--- Your task ---
Please count the lines in the records below that contain the string "should", matching case exactly, and reply with only the number.

** Begin **

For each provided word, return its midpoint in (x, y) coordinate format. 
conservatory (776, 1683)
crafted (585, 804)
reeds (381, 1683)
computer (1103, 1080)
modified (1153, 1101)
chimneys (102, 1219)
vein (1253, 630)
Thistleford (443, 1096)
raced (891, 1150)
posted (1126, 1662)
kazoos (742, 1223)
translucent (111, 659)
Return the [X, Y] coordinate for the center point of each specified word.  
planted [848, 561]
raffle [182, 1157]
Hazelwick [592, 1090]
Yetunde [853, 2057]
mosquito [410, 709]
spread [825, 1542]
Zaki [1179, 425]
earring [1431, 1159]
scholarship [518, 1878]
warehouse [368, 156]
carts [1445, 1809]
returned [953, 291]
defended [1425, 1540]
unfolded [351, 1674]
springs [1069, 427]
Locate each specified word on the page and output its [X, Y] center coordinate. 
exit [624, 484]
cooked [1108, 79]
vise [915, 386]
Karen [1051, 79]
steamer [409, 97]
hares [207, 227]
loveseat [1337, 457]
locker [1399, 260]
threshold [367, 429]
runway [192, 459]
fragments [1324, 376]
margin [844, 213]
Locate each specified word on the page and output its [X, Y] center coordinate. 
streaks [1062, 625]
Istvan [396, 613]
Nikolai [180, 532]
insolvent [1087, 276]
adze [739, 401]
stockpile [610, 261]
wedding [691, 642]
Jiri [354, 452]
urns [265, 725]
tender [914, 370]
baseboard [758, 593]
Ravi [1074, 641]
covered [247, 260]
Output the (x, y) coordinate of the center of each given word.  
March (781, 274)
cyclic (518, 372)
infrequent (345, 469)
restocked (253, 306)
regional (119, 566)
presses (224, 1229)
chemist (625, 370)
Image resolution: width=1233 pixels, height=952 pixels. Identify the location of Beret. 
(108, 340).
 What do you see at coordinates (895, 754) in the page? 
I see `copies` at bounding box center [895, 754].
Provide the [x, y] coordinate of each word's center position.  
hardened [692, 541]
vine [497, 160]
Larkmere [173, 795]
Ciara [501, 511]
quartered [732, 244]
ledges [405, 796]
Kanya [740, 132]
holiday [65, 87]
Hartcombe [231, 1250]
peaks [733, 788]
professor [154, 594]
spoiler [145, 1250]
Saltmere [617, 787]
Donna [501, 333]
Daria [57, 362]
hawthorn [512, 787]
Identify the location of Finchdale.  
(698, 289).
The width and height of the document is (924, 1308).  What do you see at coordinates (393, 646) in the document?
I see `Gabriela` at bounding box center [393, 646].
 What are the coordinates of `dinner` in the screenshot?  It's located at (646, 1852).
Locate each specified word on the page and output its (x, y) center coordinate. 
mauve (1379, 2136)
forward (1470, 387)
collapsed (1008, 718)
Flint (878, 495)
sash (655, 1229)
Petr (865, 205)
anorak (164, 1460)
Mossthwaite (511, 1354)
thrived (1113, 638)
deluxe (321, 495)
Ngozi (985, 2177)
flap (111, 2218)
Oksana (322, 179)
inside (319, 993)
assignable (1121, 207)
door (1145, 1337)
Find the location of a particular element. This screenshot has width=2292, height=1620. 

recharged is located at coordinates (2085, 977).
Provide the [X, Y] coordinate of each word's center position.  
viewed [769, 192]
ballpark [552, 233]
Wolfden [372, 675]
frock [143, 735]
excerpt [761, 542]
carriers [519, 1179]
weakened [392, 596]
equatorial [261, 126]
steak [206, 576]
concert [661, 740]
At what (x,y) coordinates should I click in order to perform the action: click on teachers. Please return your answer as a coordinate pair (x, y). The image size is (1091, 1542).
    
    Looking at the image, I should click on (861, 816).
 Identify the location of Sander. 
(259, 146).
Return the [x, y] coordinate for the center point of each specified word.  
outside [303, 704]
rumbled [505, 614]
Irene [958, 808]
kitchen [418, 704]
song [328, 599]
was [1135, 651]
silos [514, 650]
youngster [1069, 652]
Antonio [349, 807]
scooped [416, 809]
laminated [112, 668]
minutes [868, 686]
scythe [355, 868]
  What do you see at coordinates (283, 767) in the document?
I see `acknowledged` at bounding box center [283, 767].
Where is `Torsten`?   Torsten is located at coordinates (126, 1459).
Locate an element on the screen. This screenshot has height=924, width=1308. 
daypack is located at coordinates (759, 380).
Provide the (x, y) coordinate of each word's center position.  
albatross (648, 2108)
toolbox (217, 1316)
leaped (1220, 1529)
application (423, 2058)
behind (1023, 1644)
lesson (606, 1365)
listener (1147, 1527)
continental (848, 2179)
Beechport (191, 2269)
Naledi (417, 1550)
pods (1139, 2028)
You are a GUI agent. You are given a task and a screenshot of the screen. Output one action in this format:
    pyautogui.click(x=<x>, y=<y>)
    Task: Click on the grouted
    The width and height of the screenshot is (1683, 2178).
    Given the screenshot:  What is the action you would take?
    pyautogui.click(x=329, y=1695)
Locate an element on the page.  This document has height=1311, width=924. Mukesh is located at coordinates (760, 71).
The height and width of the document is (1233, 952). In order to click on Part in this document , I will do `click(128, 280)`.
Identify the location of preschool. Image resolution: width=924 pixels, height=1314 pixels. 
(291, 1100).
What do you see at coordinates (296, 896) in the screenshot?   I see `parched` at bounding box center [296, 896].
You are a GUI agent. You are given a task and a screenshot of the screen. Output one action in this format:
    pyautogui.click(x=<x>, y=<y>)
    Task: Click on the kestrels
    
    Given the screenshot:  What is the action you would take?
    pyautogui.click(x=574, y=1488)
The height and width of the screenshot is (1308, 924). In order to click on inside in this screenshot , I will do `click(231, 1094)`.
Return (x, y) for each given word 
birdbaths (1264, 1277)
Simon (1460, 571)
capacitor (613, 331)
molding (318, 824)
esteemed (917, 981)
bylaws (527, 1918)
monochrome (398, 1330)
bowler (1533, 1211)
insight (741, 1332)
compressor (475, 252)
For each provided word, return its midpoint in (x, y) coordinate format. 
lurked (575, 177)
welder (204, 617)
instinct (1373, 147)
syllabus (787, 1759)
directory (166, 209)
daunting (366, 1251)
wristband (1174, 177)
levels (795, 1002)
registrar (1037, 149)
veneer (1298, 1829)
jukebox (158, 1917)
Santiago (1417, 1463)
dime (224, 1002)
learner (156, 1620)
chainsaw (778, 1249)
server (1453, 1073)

** End **

--- Correct result ---
2